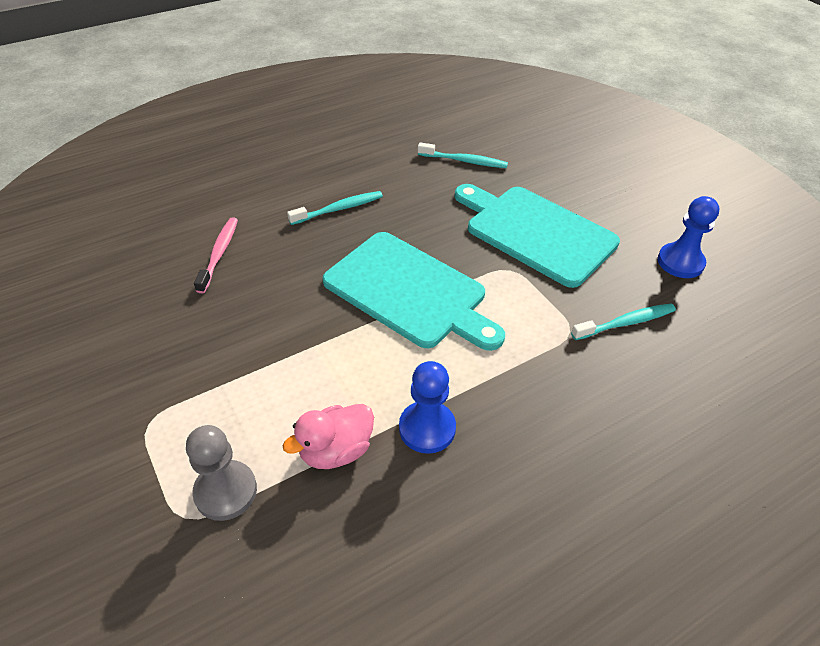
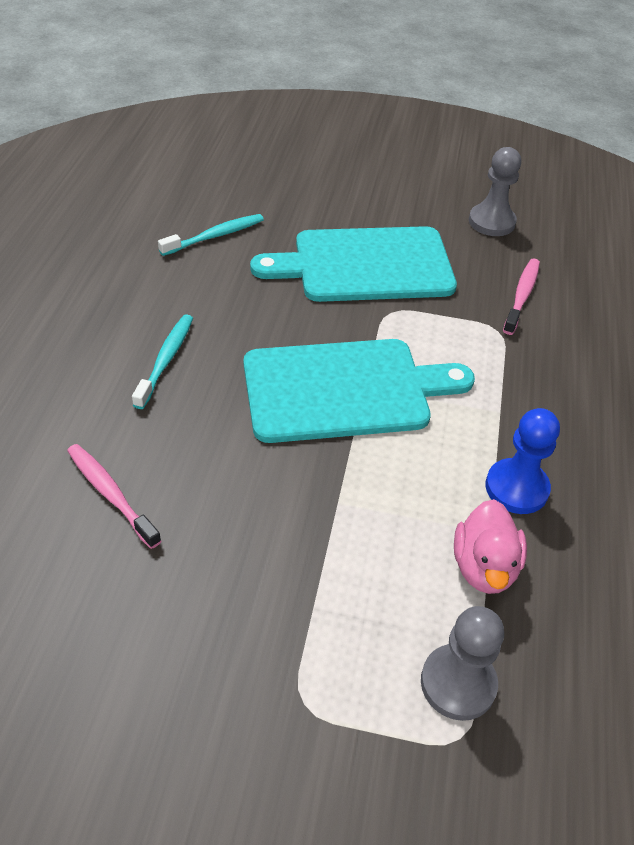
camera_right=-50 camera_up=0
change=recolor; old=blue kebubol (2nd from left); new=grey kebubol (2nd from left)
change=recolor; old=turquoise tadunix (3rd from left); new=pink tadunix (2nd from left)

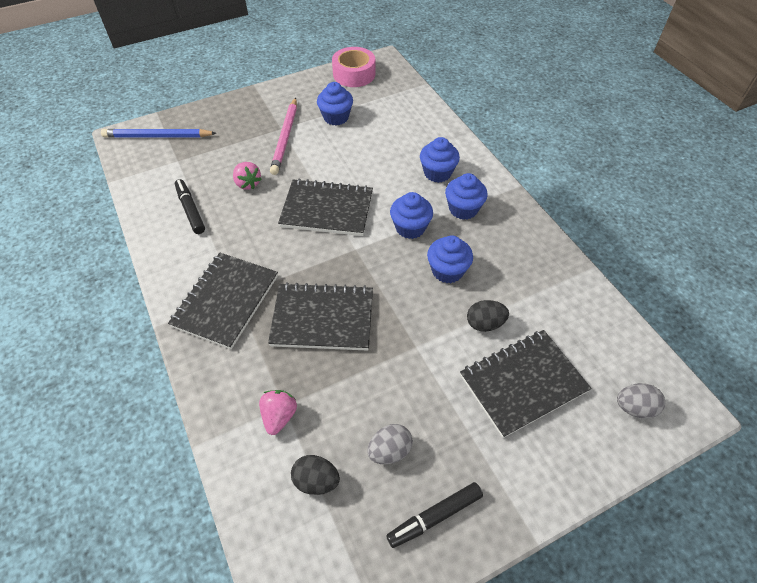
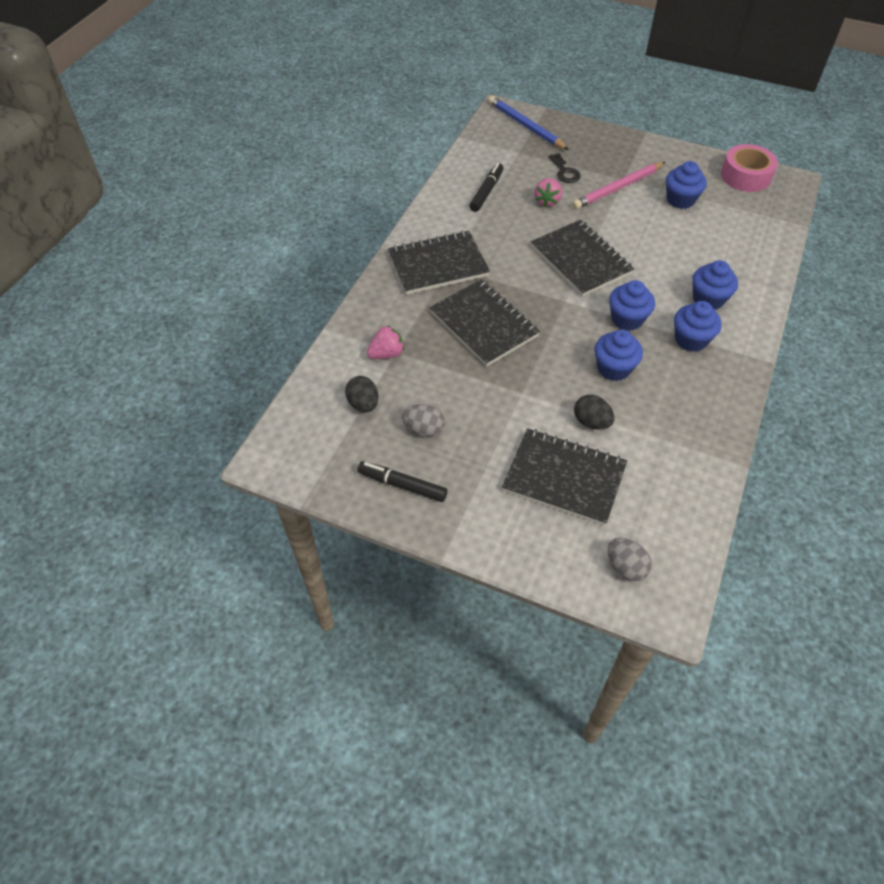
camera_right=50 camera_up=0
change=insert; new=black nusugil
::::::::::
▶ _Required work_:
What is needed is each line from the records with the word "left" in it.

▶ _Solution for this task_:
change=recolor; old=blue kebubol (2nd from left); new=grey kebubol (2nd from left)
change=recolor; old=turquoise tadunix (3rd from left); new=pink tadunix (2nd from left)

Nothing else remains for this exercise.